Stored data:
┏━━

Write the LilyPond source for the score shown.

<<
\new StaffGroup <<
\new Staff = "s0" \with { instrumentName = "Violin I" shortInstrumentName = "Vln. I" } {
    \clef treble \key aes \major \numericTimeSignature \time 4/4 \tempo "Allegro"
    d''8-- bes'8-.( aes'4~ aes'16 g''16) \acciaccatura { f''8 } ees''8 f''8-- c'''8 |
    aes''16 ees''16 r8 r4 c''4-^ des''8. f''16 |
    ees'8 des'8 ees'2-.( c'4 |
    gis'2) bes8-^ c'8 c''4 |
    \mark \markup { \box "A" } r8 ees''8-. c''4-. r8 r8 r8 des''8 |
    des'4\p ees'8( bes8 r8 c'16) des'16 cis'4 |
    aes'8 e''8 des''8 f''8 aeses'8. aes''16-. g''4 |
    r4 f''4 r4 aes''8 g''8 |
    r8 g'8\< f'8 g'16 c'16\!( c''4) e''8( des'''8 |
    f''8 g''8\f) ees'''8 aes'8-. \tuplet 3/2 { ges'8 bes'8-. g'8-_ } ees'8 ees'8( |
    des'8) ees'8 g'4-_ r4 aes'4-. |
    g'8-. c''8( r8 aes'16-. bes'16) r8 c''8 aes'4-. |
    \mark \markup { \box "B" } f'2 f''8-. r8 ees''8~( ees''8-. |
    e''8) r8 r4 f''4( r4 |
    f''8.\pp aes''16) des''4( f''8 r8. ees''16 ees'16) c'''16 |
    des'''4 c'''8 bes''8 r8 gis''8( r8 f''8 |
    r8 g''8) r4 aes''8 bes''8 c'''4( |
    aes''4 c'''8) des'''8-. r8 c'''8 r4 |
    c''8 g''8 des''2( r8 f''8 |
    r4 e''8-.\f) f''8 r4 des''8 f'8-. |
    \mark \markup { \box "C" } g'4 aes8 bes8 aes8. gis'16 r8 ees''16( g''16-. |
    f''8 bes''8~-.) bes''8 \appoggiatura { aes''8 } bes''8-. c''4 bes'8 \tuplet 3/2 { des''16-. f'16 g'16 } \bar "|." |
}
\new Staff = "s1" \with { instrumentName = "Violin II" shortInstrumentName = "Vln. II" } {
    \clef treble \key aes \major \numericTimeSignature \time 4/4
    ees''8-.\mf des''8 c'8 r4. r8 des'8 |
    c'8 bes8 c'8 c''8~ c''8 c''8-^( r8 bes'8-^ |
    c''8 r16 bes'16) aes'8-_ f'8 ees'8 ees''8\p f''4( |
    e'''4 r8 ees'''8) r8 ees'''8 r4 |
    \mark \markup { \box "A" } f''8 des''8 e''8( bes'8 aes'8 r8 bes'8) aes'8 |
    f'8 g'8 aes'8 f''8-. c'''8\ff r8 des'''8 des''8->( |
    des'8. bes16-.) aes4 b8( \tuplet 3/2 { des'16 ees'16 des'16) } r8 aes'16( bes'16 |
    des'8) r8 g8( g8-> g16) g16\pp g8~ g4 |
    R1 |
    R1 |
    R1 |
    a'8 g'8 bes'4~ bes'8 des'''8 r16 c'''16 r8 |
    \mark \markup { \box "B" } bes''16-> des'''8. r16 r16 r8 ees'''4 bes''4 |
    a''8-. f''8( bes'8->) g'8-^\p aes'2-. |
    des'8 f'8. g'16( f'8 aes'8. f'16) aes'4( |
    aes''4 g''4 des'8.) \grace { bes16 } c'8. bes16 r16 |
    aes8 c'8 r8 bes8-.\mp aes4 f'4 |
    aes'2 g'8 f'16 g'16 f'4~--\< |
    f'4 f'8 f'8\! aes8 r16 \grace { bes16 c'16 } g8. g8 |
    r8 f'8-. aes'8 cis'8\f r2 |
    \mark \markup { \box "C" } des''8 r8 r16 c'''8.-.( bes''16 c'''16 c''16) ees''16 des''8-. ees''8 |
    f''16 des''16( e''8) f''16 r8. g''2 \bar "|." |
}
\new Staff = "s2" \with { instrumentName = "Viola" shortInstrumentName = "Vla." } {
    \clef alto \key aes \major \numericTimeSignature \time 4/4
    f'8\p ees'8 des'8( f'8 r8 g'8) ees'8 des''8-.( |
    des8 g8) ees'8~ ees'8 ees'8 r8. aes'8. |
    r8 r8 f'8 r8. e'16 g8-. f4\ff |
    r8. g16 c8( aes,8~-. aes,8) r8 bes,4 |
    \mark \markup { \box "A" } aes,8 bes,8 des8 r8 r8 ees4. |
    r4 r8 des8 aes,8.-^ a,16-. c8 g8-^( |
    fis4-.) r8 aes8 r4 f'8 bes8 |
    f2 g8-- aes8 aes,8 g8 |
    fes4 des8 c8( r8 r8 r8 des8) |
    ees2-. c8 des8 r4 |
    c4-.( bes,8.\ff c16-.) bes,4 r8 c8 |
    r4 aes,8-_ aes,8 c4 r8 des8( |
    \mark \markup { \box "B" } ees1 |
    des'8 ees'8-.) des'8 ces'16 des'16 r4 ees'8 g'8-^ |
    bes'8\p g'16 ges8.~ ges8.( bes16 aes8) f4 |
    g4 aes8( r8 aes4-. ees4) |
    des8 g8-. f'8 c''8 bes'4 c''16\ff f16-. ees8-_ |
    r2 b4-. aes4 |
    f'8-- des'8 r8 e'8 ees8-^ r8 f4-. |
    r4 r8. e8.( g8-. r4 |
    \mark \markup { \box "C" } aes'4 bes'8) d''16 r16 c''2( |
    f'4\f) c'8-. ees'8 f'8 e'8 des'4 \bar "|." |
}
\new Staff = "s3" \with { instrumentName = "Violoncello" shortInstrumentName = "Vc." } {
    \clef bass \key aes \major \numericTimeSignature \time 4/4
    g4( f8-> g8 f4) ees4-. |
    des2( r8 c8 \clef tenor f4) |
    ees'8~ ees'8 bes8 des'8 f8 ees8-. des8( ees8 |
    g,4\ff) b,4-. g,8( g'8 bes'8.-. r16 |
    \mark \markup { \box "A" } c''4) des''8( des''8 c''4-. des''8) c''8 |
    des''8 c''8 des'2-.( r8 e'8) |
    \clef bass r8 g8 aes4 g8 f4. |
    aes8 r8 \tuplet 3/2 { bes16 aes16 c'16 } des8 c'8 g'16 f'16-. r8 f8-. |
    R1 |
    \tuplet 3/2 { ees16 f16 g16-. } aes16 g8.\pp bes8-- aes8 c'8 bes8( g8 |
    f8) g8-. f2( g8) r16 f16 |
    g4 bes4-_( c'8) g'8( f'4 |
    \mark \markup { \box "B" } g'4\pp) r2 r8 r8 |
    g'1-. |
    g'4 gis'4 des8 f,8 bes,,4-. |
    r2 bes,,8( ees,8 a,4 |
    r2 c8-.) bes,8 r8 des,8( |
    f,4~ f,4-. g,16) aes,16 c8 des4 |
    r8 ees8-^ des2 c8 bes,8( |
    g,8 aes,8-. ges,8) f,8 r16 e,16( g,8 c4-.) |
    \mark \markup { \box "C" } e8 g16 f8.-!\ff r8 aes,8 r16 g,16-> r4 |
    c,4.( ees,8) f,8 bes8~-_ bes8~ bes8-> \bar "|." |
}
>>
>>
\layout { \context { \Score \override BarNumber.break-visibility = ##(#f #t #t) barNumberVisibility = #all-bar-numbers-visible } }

┗━━

◆ EXERCISE INSTRUCTIONS ◆
Count the lines of the records above that contain the string "grace" and give only the number.

◆ ANSWER ◆
2